§ **What to produce**
Your copy should repeat each record below exactly and contain no images.

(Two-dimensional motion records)
Content starts

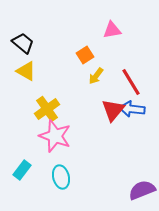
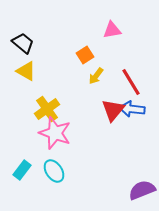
pink star: moved 3 px up
cyan ellipse: moved 7 px left, 6 px up; rotated 20 degrees counterclockwise
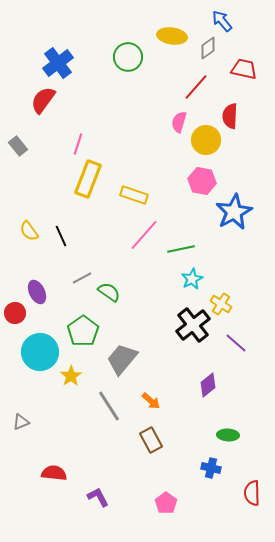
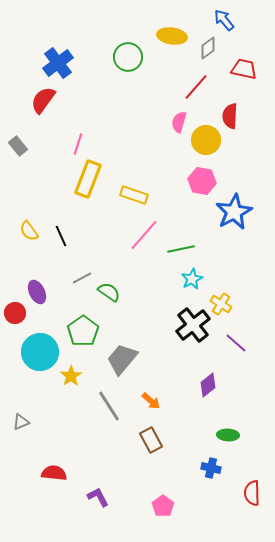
blue arrow at (222, 21): moved 2 px right, 1 px up
pink pentagon at (166, 503): moved 3 px left, 3 px down
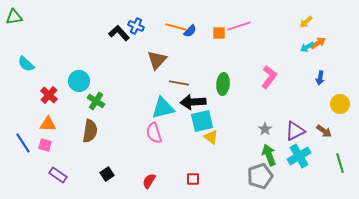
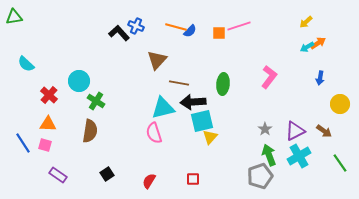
yellow triangle: moved 1 px left; rotated 35 degrees clockwise
green line: rotated 18 degrees counterclockwise
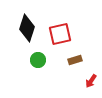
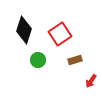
black diamond: moved 3 px left, 2 px down
red square: rotated 20 degrees counterclockwise
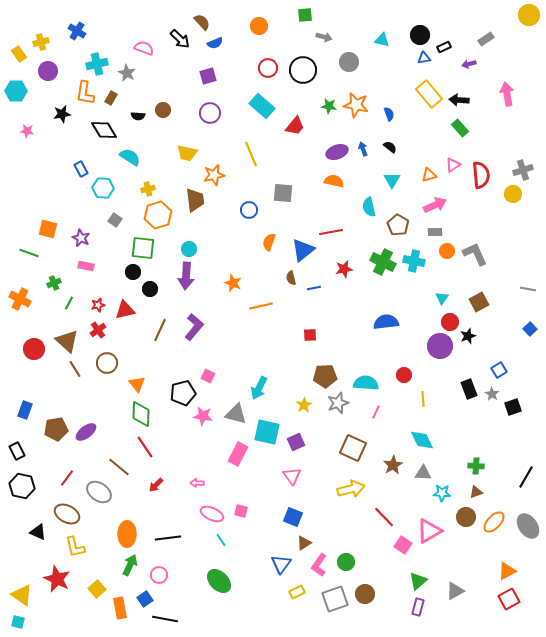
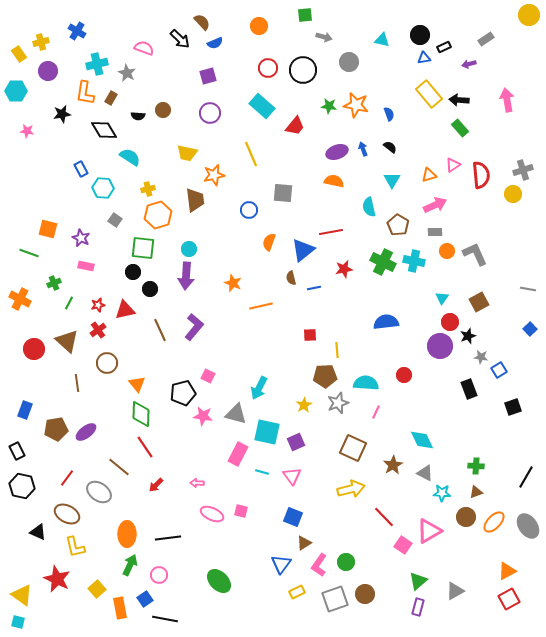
pink arrow at (507, 94): moved 6 px down
brown line at (160, 330): rotated 50 degrees counterclockwise
brown line at (75, 369): moved 2 px right, 14 px down; rotated 24 degrees clockwise
gray star at (492, 394): moved 11 px left, 37 px up; rotated 24 degrees counterclockwise
yellow line at (423, 399): moved 86 px left, 49 px up
gray triangle at (423, 473): moved 2 px right; rotated 24 degrees clockwise
cyan line at (221, 540): moved 41 px right, 68 px up; rotated 40 degrees counterclockwise
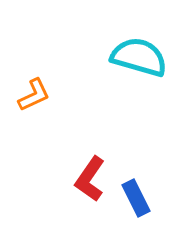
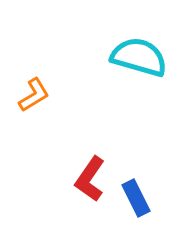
orange L-shape: rotated 6 degrees counterclockwise
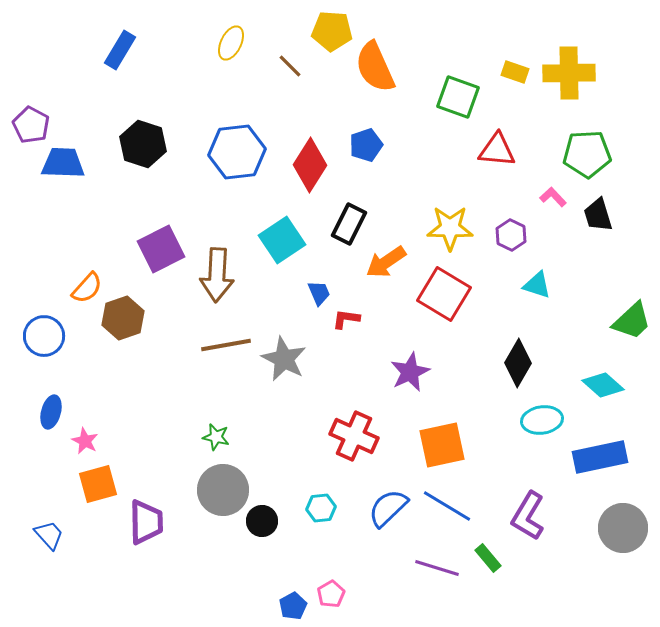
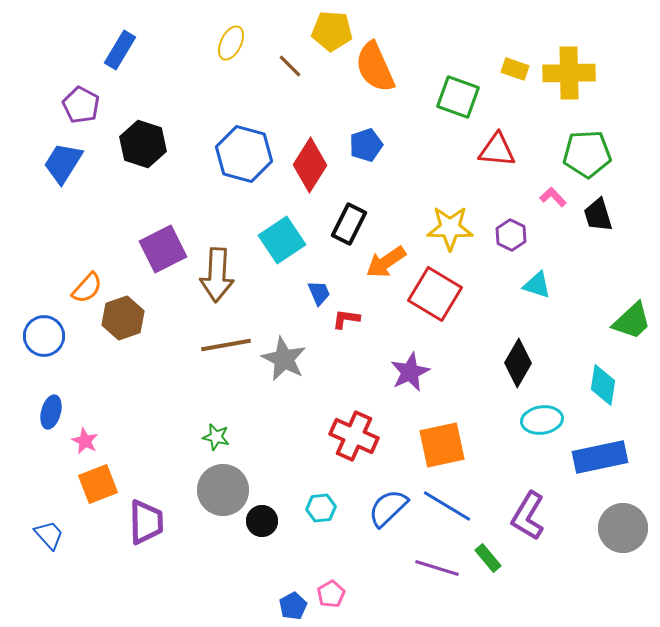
yellow rectangle at (515, 72): moved 3 px up
purple pentagon at (31, 125): moved 50 px right, 20 px up
blue hexagon at (237, 152): moved 7 px right, 2 px down; rotated 22 degrees clockwise
blue trapezoid at (63, 163): rotated 60 degrees counterclockwise
purple square at (161, 249): moved 2 px right
red square at (444, 294): moved 9 px left
cyan diamond at (603, 385): rotated 57 degrees clockwise
orange square at (98, 484): rotated 6 degrees counterclockwise
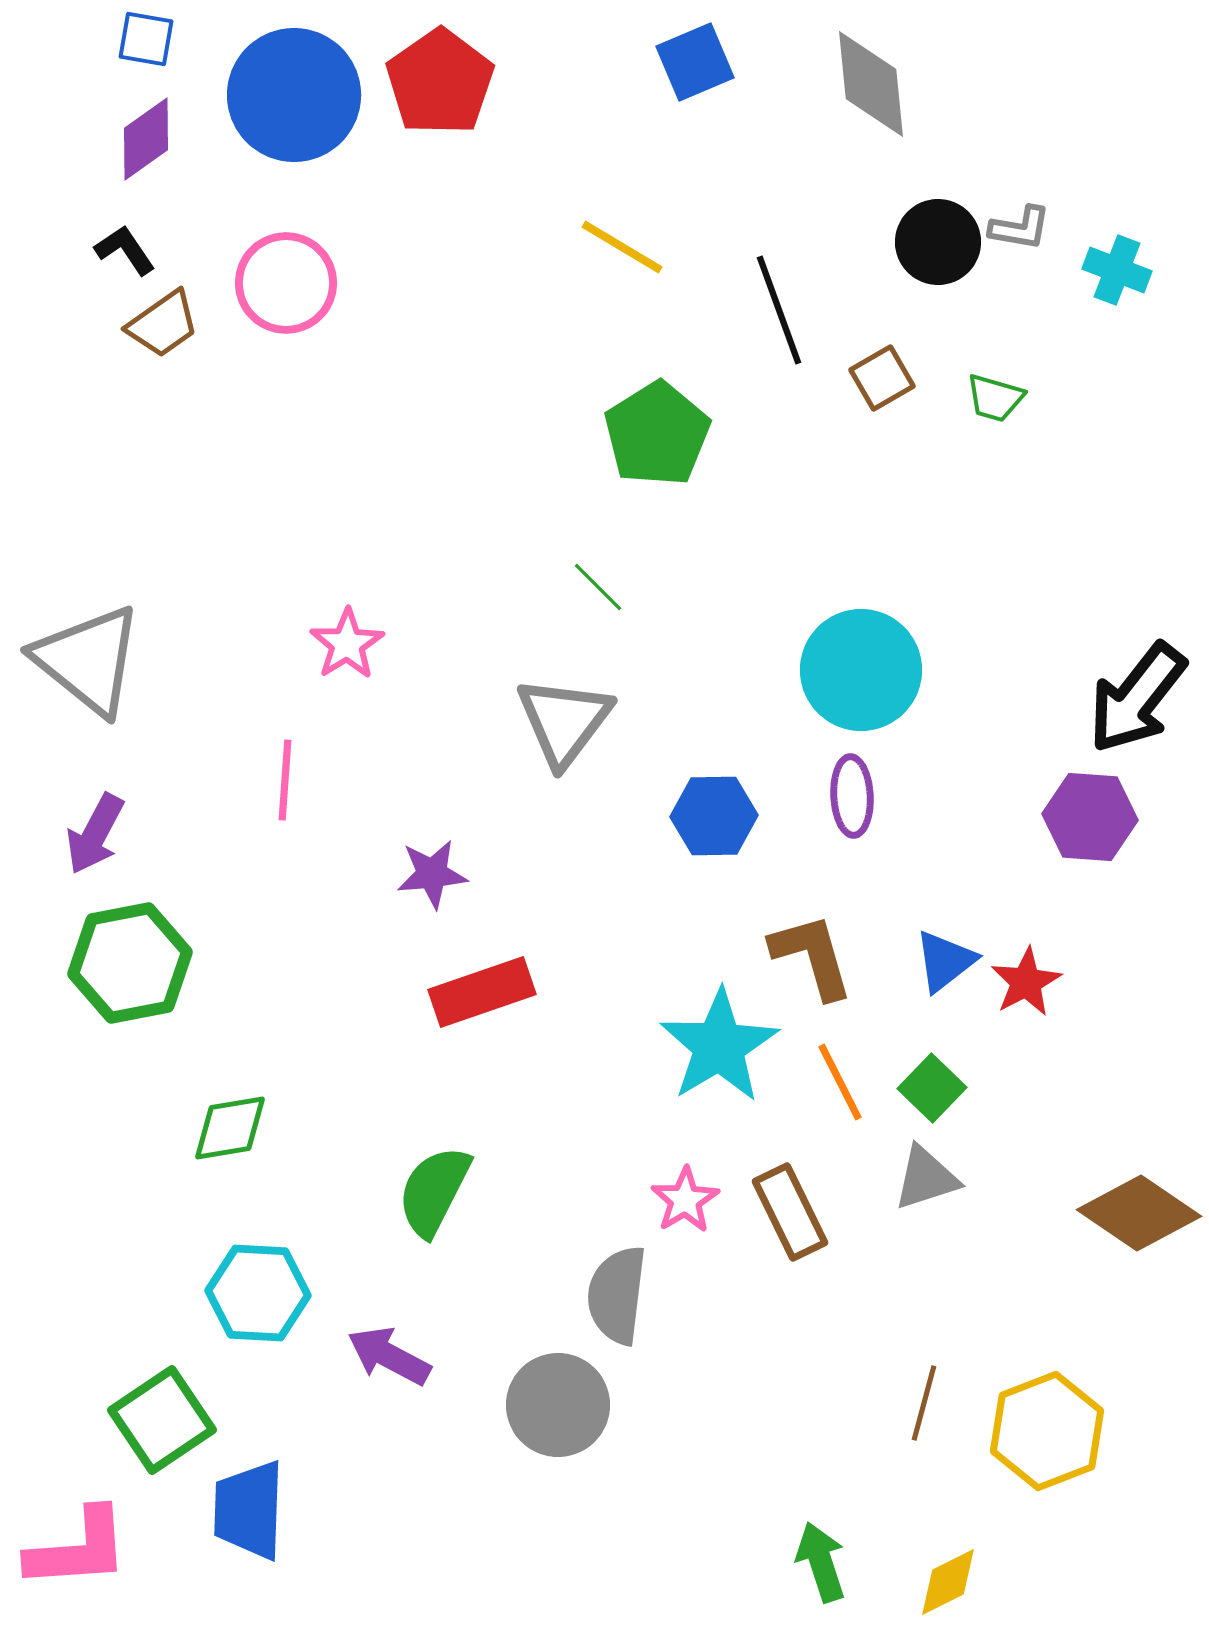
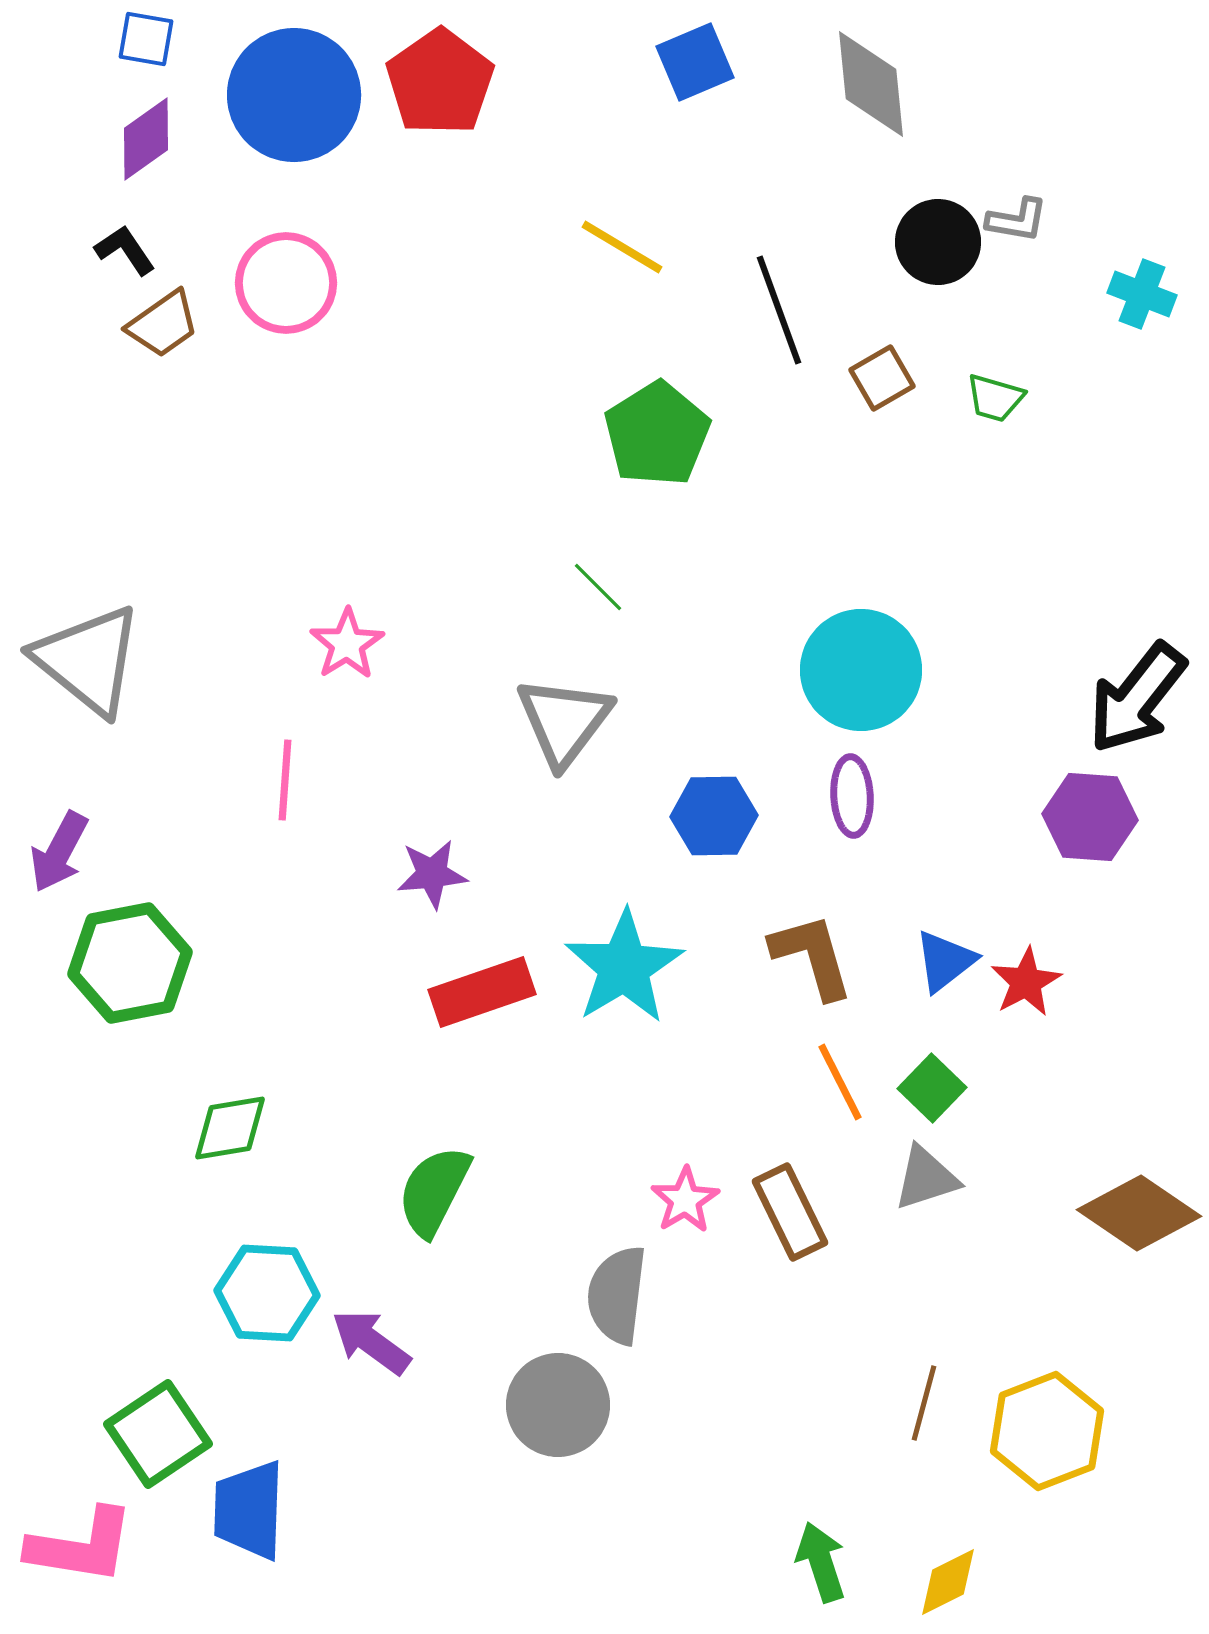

Content ends

§ **Response to the exercise**
pink star: moved 3 px up
cyan ellipse: moved 7 px left, 6 px up; rotated 20 degrees counterclockwise
blue arrow at (222, 21): moved 2 px right, 1 px up
pink pentagon at (166, 503): moved 3 px left, 3 px down
yellow triangle: moved 1 px left; rotated 35 degrees clockwise
green line: rotated 18 degrees counterclockwise
black diamond: moved 3 px left, 2 px down
red square: rotated 20 degrees counterclockwise
pink arrow at (507, 94): moved 6 px down
brown line at (160, 330): rotated 50 degrees counterclockwise
brown line at (75, 369): moved 2 px right, 14 px down; rotated 24 degrees clockwise
gray star at (492, 394): moved 11 px left, 37 px up; rotated 24 degrees counterclockwise
yellow line at (423, 399): moved 86 px left, 49 px up
gray triangle at (423, 473): moved 2 px right; rotated 24 degrees clockwise
cyan line at (221, 540): moved 41 px right, 68 px up; rotated 40 degrees counterclockwise
orange L-shape: rotated 6 degrees counterclockwise
yellow rectangle at (515, 72): moved 3 px up
purple pentagon at (31, 125): moved 50 px right, 20 px up
blue hexagon at (237, 152): moved 7 px right, 2 px down; rotated 22 degrees clockwise
blue trapezoid at (63, 163): rotated 60 degrees counterclockwise
purple square at (161, 249): moved 2 px right
red square at (444, 294): moved 9 px left
cyan diamond at (603, 385): rotated 57 degrees clockwise
orange square at (98, 484): rotated 6 degrees counterclockwise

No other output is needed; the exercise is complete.